_What to produce_:
Pictures in the listing below are skipped, while the lines from the "(770, 206) = (975, 432): black" line through the "(505, 141) = (299, 191): grey" line are returned word for word.

_Input data_:
*** Begin section ***

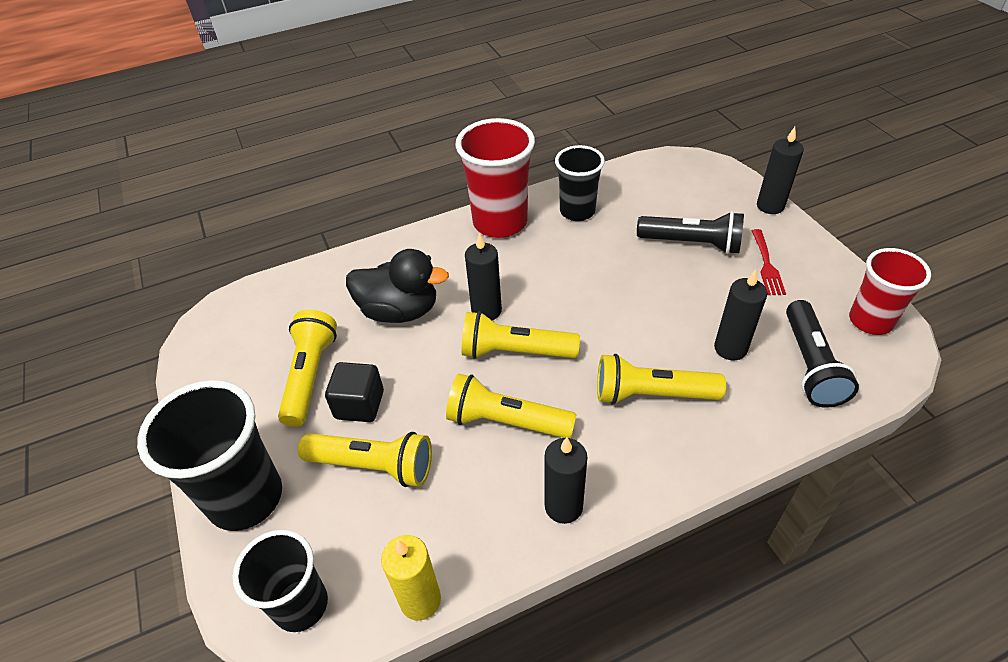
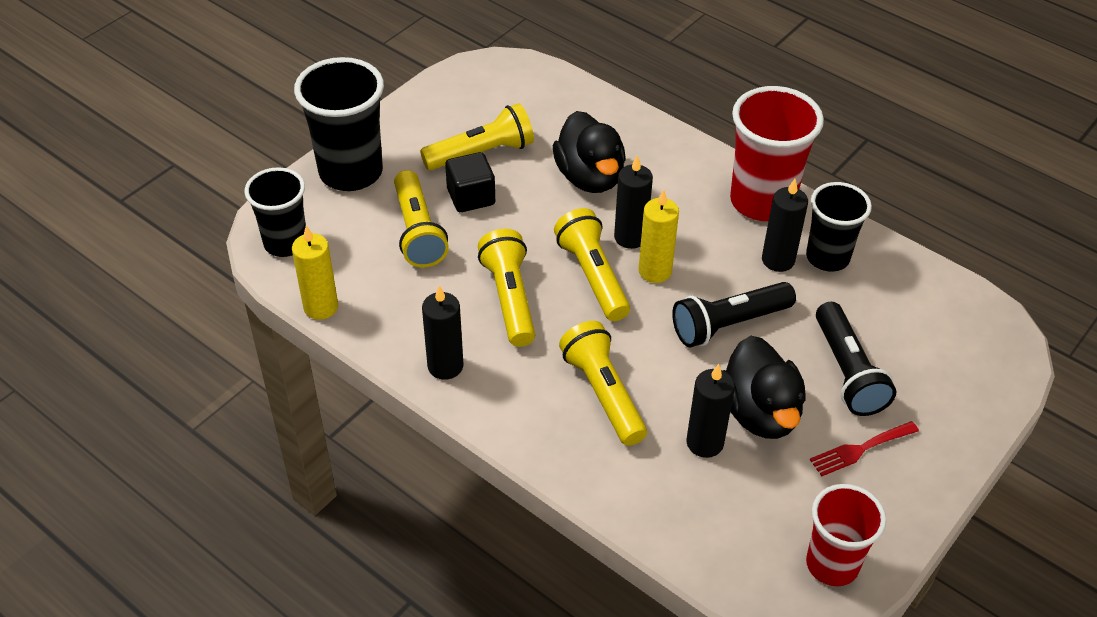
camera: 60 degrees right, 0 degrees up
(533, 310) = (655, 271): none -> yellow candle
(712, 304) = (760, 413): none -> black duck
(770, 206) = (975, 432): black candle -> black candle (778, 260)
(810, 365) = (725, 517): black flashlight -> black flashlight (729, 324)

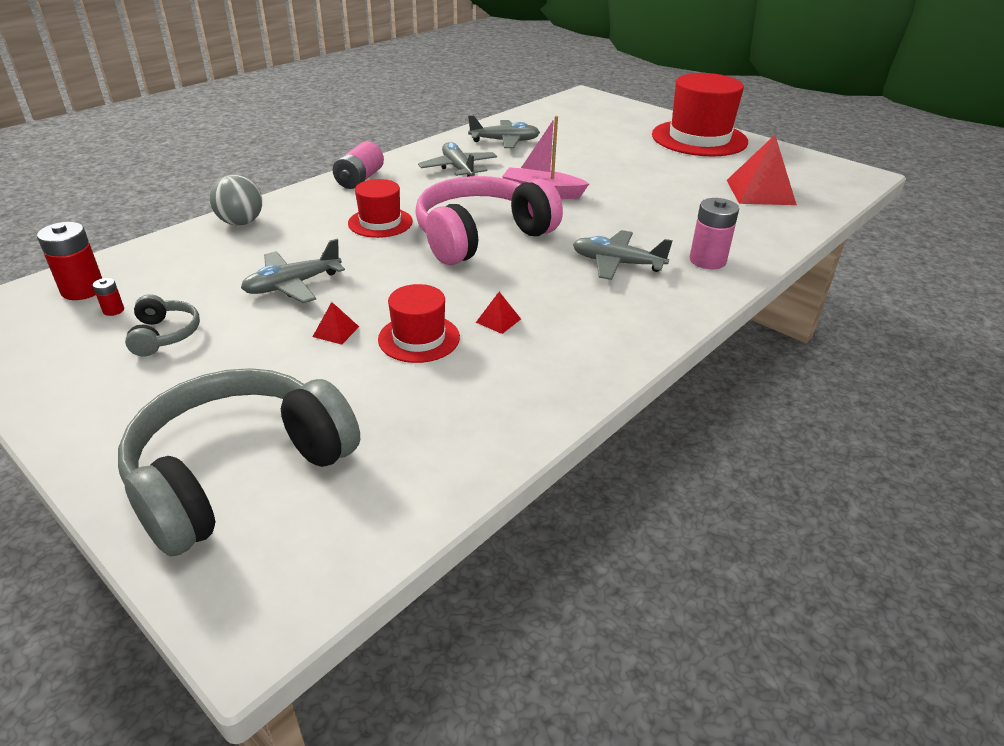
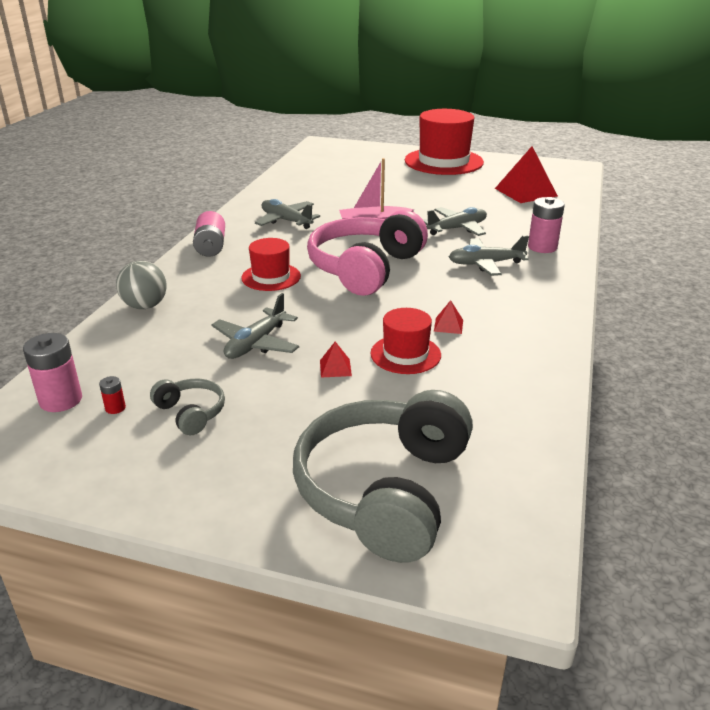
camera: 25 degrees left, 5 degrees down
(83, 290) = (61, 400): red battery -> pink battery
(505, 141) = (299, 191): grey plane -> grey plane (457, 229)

*** End section ***
*** Begin section ***

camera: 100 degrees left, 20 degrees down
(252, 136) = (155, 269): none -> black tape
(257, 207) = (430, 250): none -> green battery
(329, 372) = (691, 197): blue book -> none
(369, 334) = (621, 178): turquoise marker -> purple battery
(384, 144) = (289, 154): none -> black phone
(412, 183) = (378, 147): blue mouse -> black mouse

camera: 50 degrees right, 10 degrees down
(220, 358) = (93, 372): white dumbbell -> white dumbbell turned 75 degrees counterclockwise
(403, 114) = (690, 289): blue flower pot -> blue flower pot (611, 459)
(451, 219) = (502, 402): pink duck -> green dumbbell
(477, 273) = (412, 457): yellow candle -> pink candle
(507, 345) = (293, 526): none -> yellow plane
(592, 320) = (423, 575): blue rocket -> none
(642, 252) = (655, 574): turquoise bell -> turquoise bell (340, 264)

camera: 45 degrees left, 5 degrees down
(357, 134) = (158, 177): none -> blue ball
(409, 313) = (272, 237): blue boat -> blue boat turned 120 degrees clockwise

*** End section ***
*** Begin section ***

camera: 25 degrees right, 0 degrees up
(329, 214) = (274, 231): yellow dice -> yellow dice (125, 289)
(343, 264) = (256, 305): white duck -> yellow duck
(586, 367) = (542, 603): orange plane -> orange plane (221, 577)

*** End section ***

_Answer box_:
(770, 206) = (975, 432): black candle -> black candle (778, 260)
(810, 365) = (725, 517): black flashlight -> black flashlight (729, 324)

camera: 25 degrees left, 5 degrees down
(83, 290) = (61, 400): red battery -> pink battery
(505, 141) = (299, 191): grey plane -> grey plane (457, 229)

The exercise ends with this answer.